PROBLEM TO WORK ON |
The following entries should be restated word for word, pictures excluded.

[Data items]

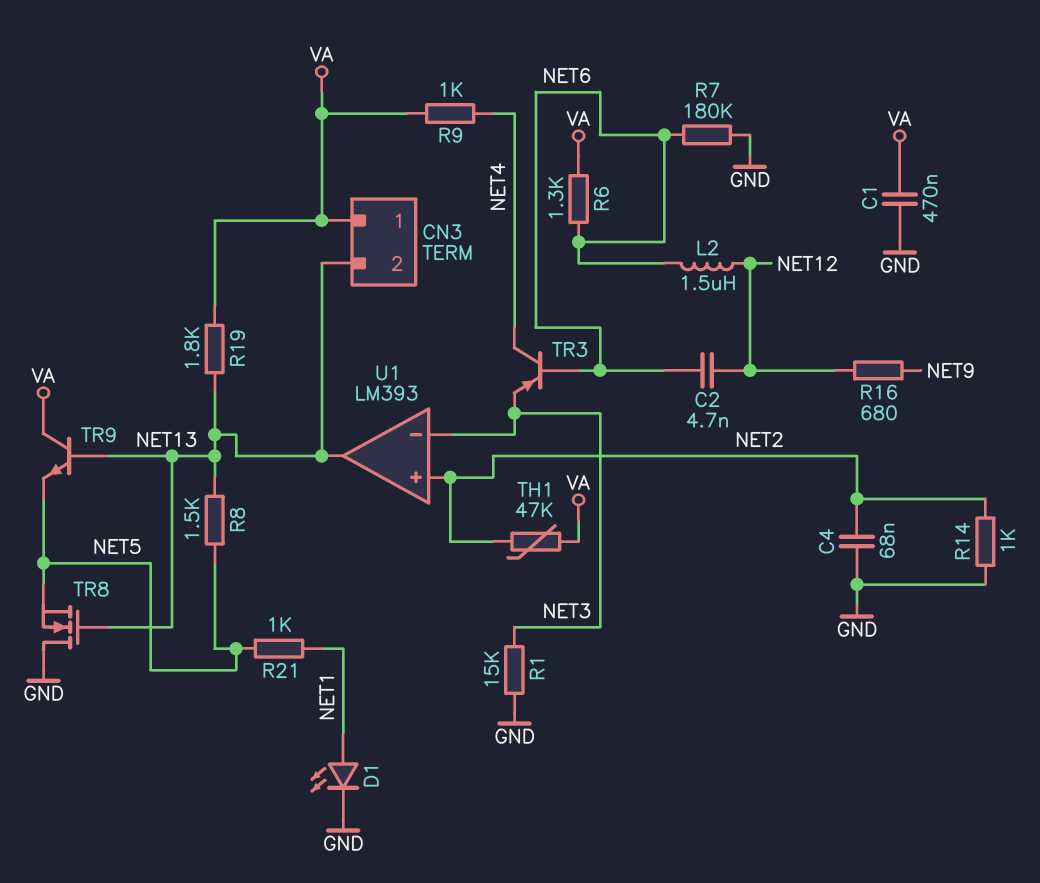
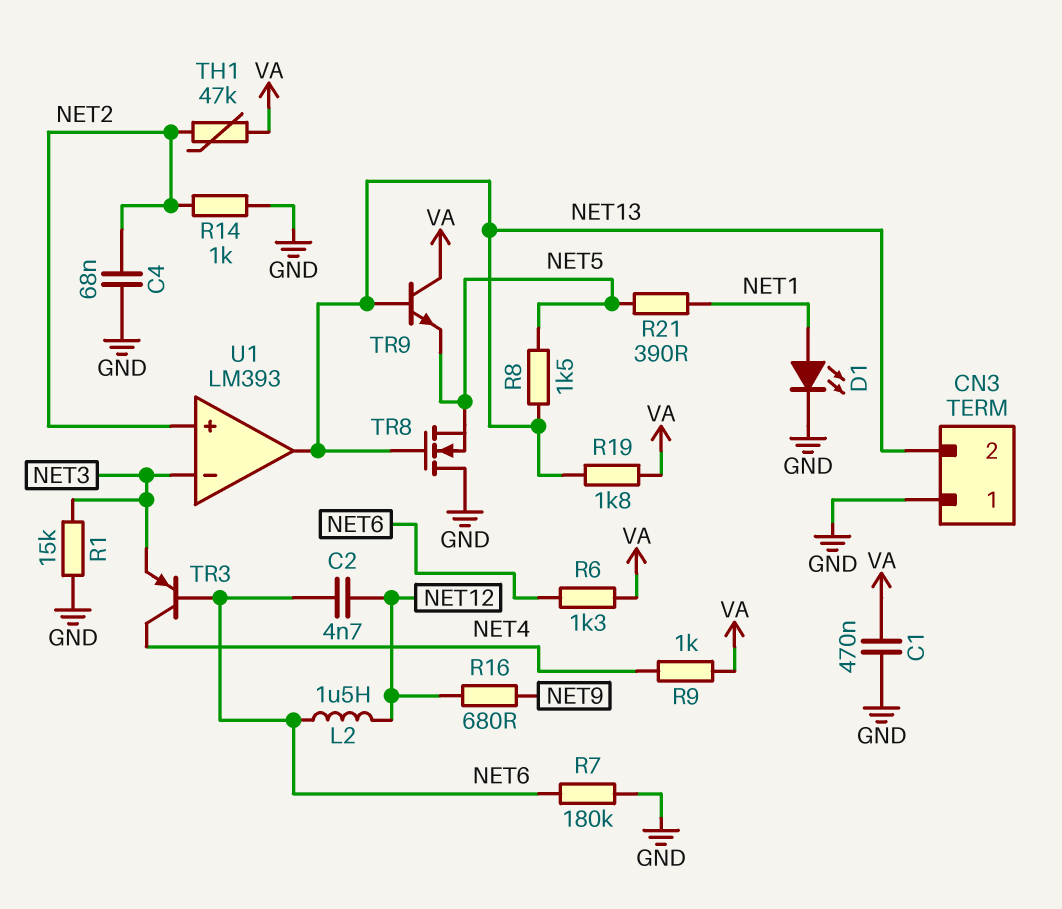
CN3 pin 1: VA -> GND
R21: 1k (NET1, NET5) -> 390 (NET1, NET5)

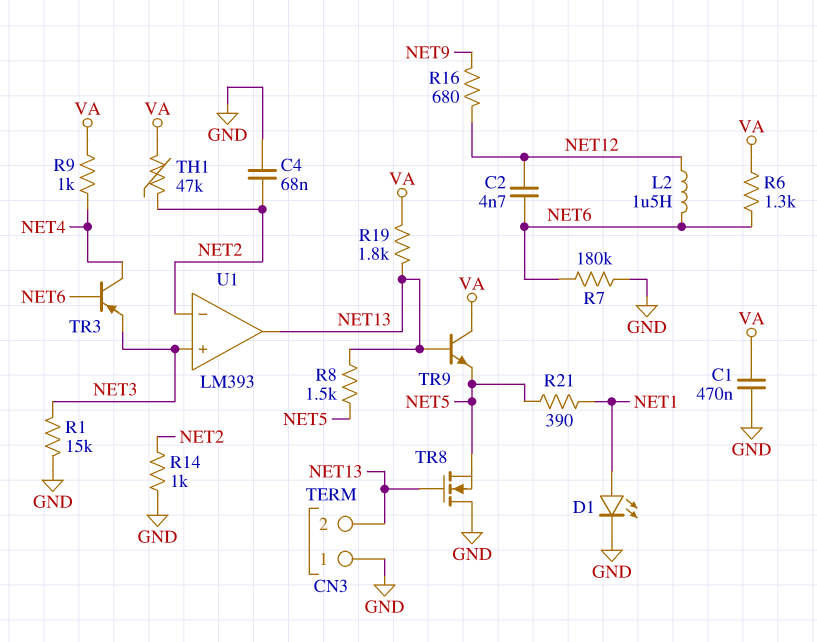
U1 pin in+: NET2 -> NET3
U1 pin in-: NET3 -> NET2

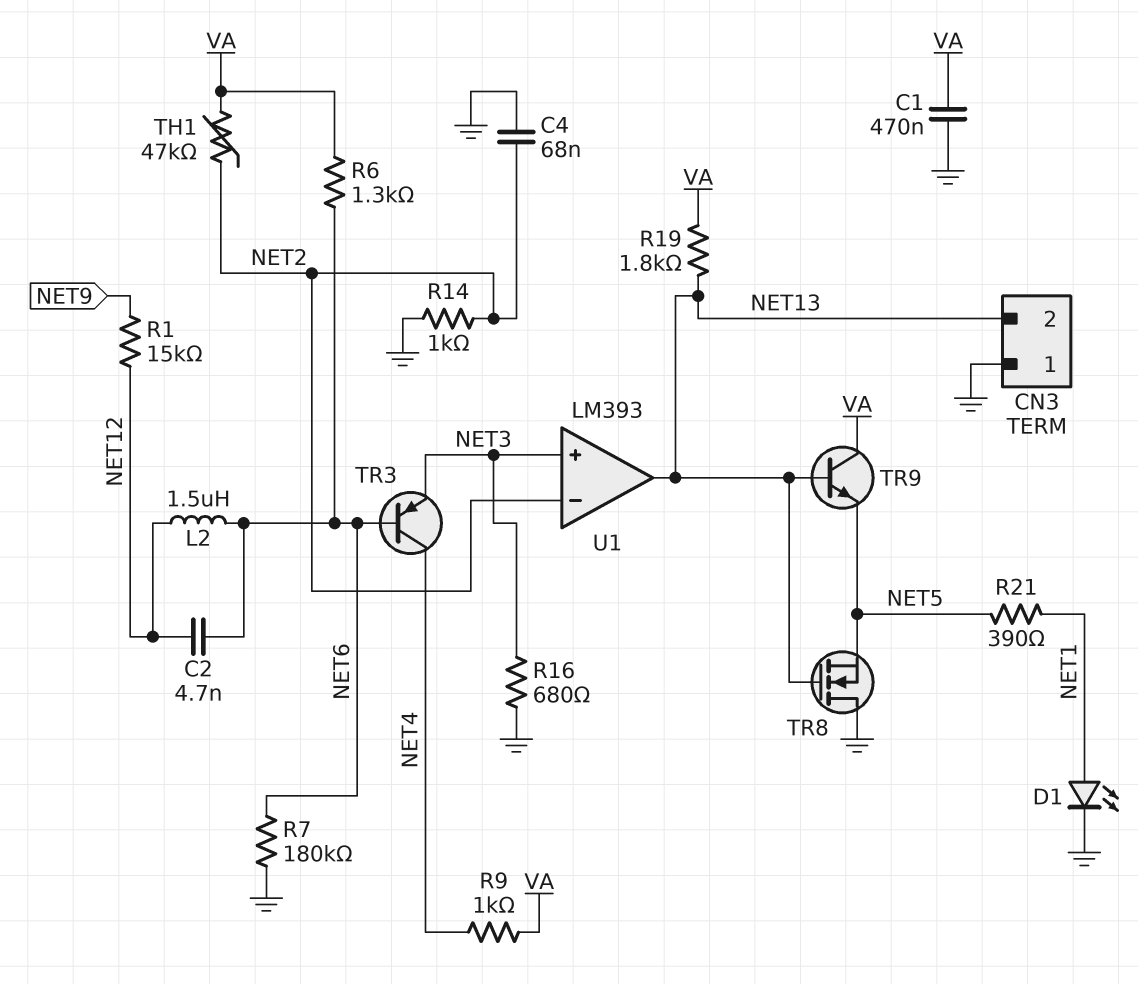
R1: 15k (GND, NET3) -> 15k (NET9, NET12)
R8: 1.5k (NET5, NET13) -> none
R16: 680 (NET9, NET12) -> 680 (GND, NET3)

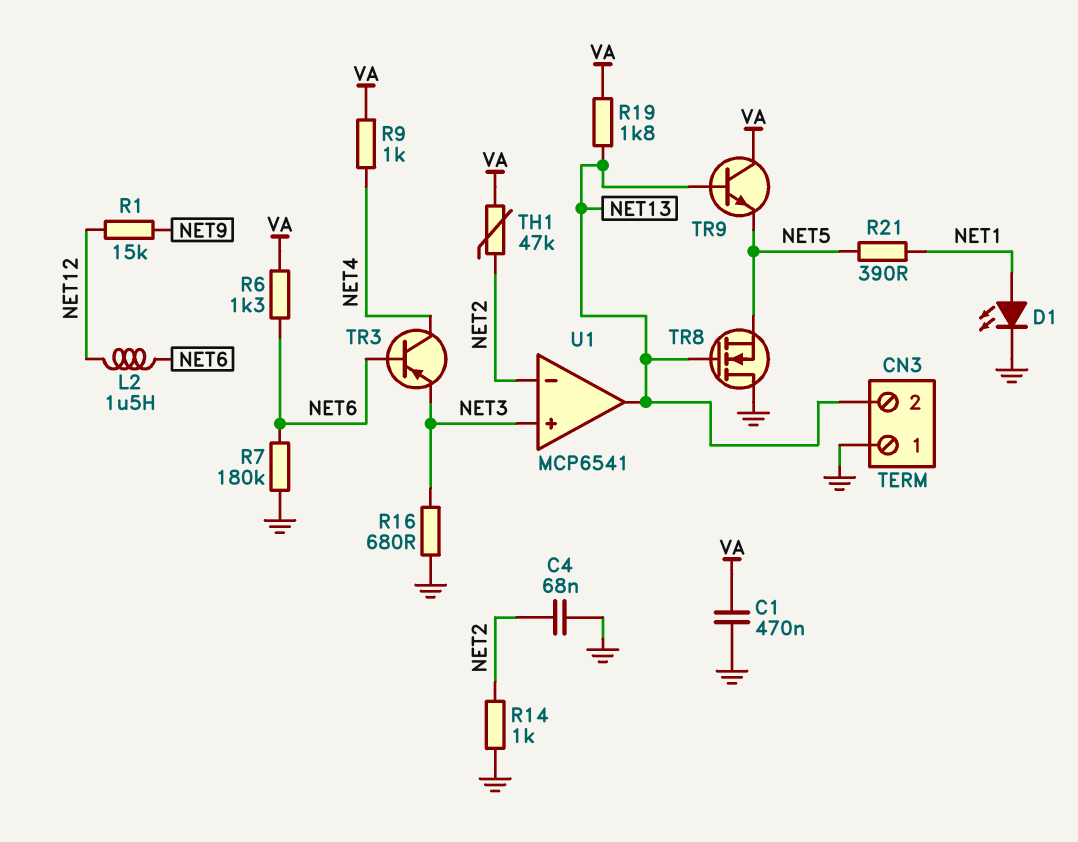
C2: 4.7nF (NET6, NET12) -> none
U1: LM393 -> MCP6541

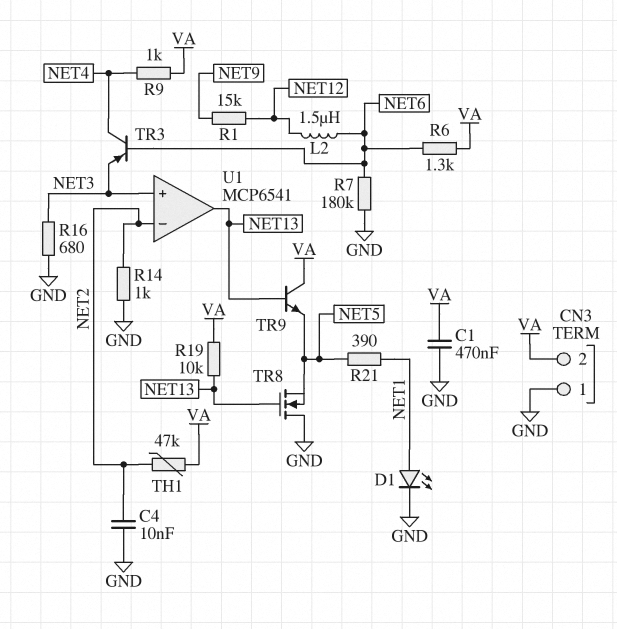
C4: 68nF (GND, NET2) -> 10nF (GND, NET2)
CN3 pin 2: NET13 -> VA
R19: 1.8k (NET13, VA) -> 10k (NET13, VA)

EXERCISE OUTPUT |
CN3 pin 1: VA -> GND
R21: 1k (NET1, NET5) -> 390 (NET1, NET5)

U1 pin in+: NET2 -> NET3
U1 pin in-: NET3 -> NET2

R1: 15k (GND, NET3) -> 15k (NET9, NET12)
R8: 1.5k (NET5, NET13) -> none
R16: 680 (NET9, NET12) -> 680 (GND, NET3)

C2: 4.7nF (NET6, NET12) -> none
U1: LM393 -> MCP6541

C4: 68nF (GND, NET2) -> 10nF (GND, NET2)
CN3 pin 2: NET13 -> VA
R19: 1.8k (NET13, VA) -> 10k (NET13, VA)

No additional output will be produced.